**TASK STATEMENT:**
Your reply should restate the lines from the top of the entries through the line containing "camera: 15 degrees right, 20 degrees down" word for word, with no pictures.

**RECORD SET:**
..........

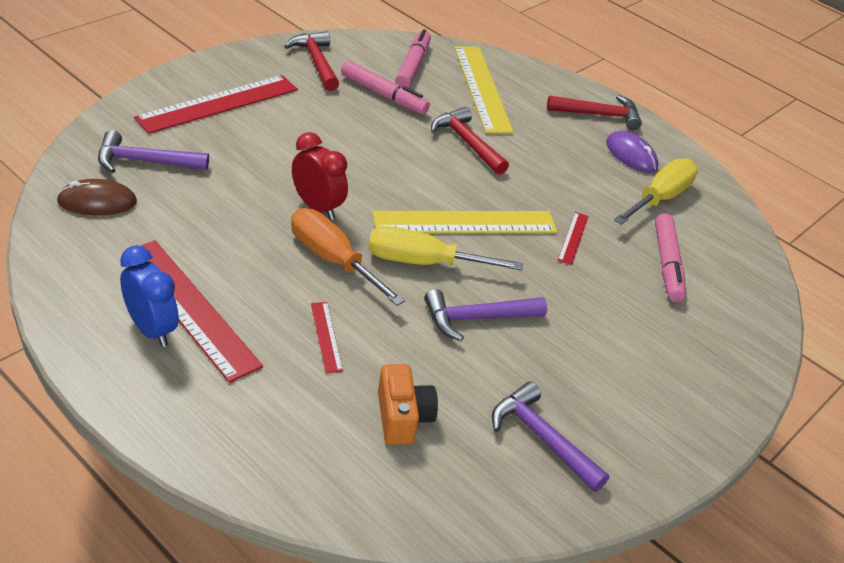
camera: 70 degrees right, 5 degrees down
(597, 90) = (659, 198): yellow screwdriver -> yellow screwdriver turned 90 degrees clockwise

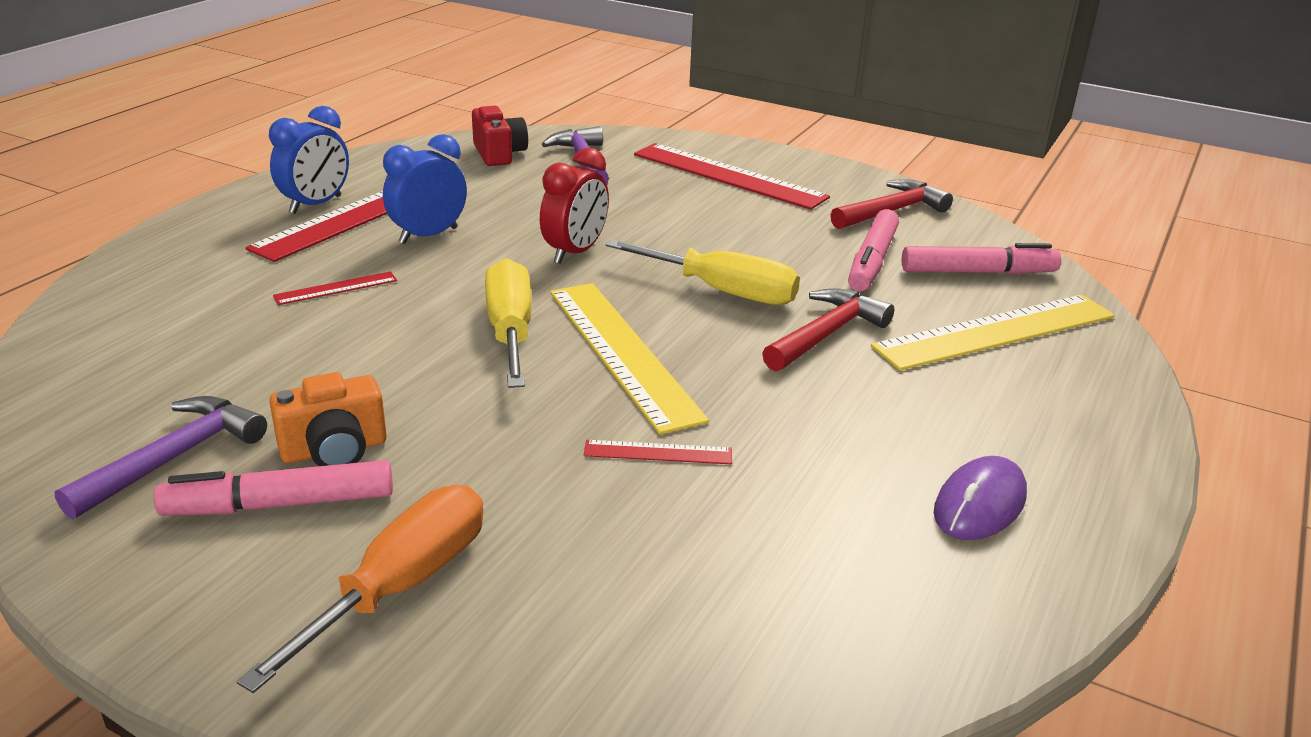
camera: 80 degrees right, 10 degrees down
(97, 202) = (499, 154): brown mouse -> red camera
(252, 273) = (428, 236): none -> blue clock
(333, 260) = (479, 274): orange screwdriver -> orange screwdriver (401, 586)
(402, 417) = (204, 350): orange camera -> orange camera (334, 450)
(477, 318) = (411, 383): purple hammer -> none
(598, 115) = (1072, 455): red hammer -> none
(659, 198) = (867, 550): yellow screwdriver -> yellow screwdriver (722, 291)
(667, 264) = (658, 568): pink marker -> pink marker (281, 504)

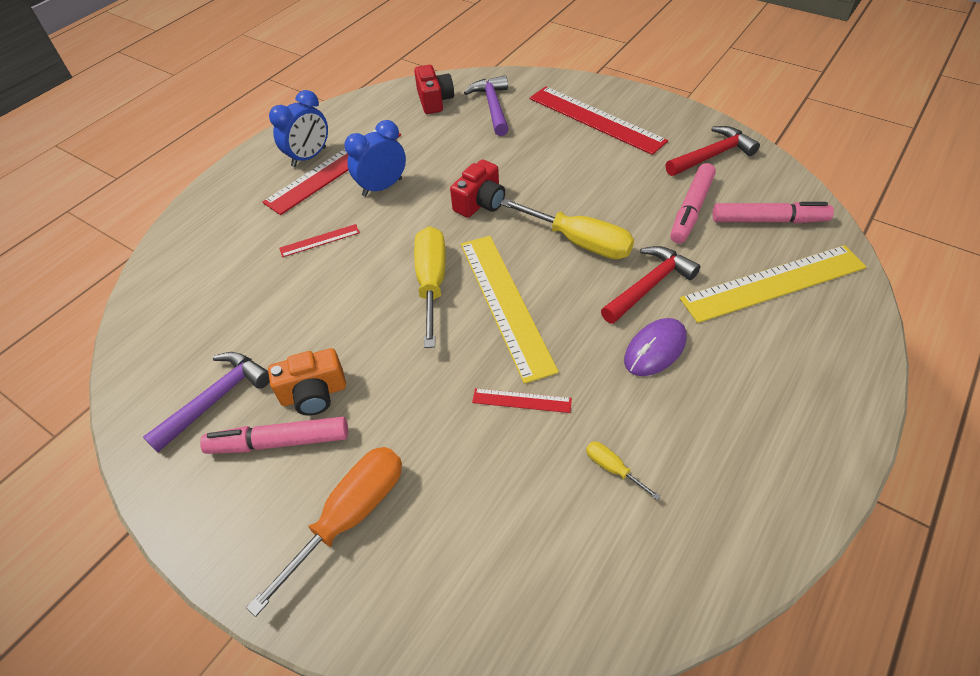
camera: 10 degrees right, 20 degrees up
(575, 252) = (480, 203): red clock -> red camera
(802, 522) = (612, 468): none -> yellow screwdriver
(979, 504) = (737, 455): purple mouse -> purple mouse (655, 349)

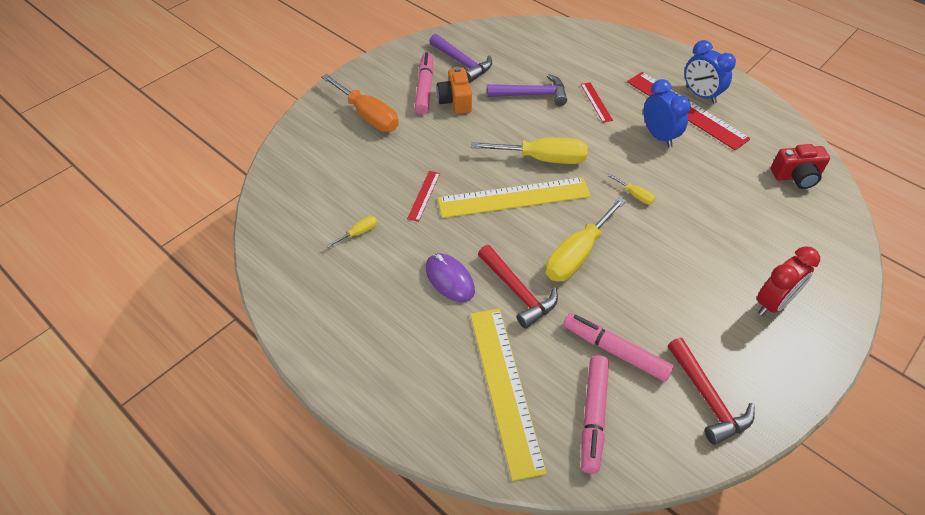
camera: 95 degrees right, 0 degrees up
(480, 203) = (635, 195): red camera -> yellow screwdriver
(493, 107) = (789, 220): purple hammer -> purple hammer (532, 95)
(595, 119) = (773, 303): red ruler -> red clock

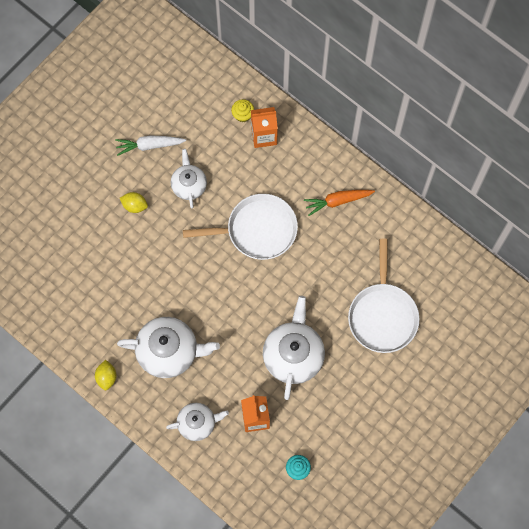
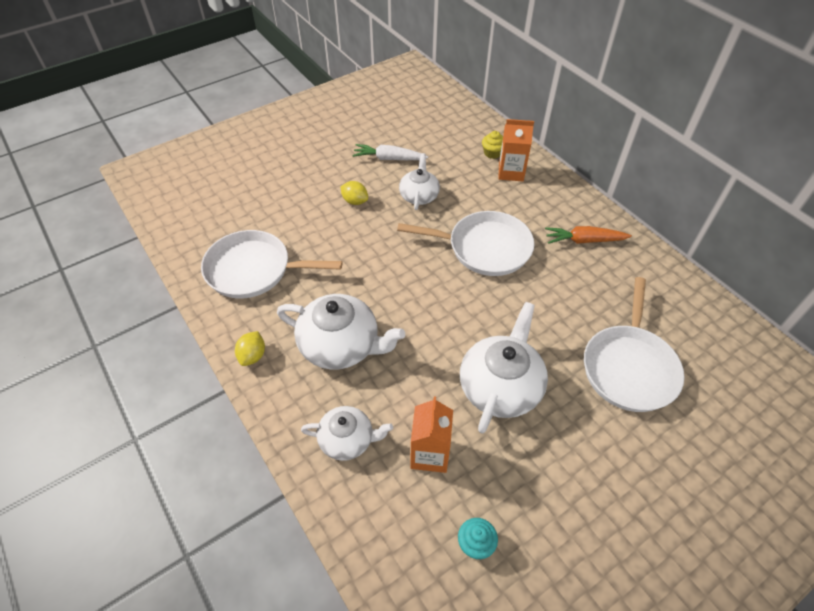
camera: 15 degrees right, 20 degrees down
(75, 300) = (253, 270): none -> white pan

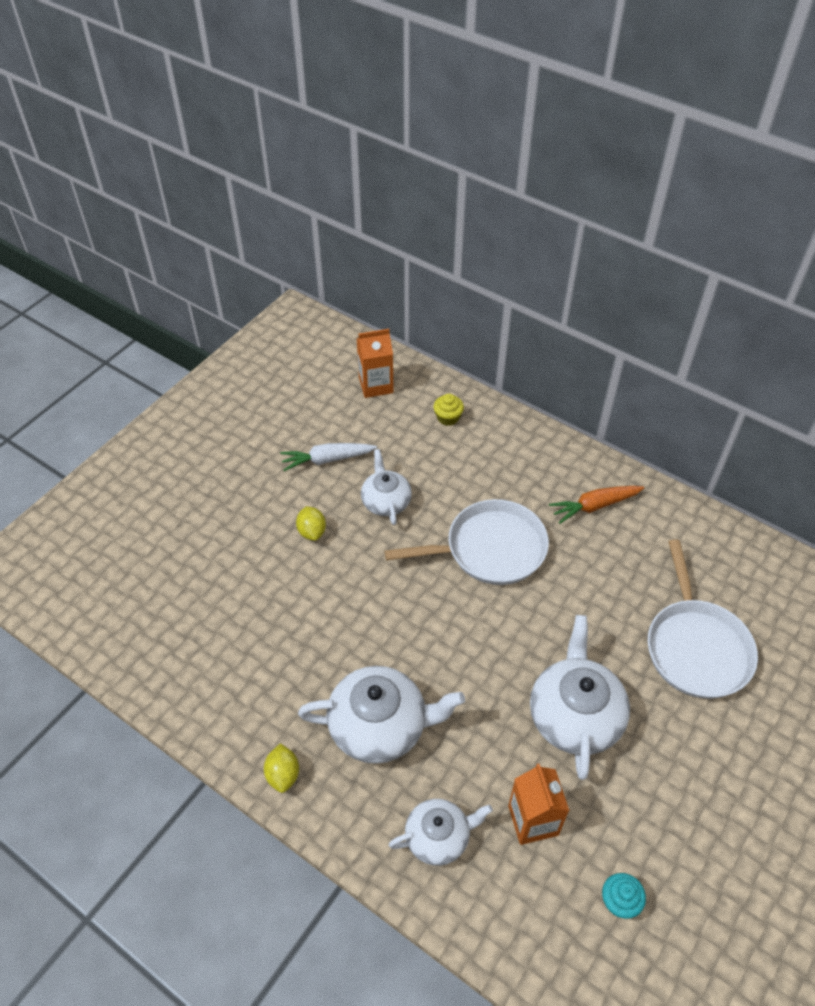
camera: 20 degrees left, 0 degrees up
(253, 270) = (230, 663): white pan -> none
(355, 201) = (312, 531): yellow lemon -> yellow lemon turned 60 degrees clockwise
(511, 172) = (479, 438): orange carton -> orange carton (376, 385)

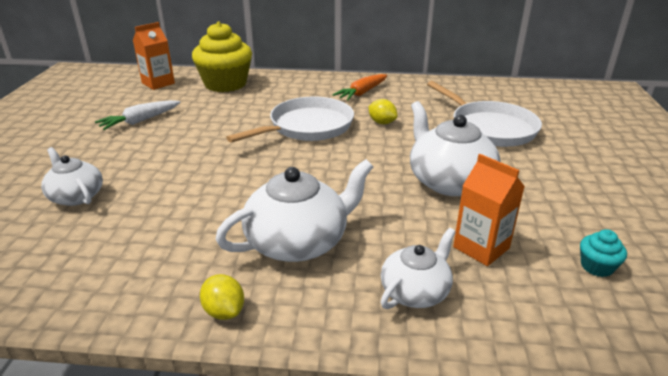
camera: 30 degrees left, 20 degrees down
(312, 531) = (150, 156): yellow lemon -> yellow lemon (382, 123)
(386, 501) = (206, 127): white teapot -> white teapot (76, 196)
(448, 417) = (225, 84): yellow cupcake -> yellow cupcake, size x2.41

..........

**RESULT FOR THIS EXERCISE:**
camera: 70 degrees right, 5 degrees down
(597, 90) = (659, 198): yellow screwdriver -> yellow screwdriver turned 90 degrees clockwise

camera: 80 degrees right, 10 degrees down
(97, 202) = (499, 154): brown mouse -> red camera
(252, 273) = (428, 236): none -> blue clock
(333, 260) = (479, 274): orange screwdriver -> orange screwdriver (401, 586)
(402, 417) = (204, 350): orange camera -> orange camera (334, 450)
(477, 318) = (411, 383): purple hammer -> none
(598, 115) = (1072, 455): red hammer -> none
(659, 198) = (867, 550): yellow screwdriver -> yellow screwdriver (722, 291)
(667, 264) = (658, 568): pink marker -> pink marker (281, 504)

camera: 10 degrees right, 20 degrees up
(575, 252) = (480, 203): red clock -> red camera
(802, 522) = (612, 468): none -> yellow screwdriver
(979, 504) = (737, 455): purple mouse -> purple mouse (655, 349)

camera: 95 degrees right, 0 degrees up
(480, 203) = (635, 195): red camera -> yellow screwdriver
(493, 107) = (789, 220): purple hammer -> purple hammer (532, 95)
(595, 119) = (773, 303): red ruler -> red clock

camera: 15 degrees right, 20 degrees down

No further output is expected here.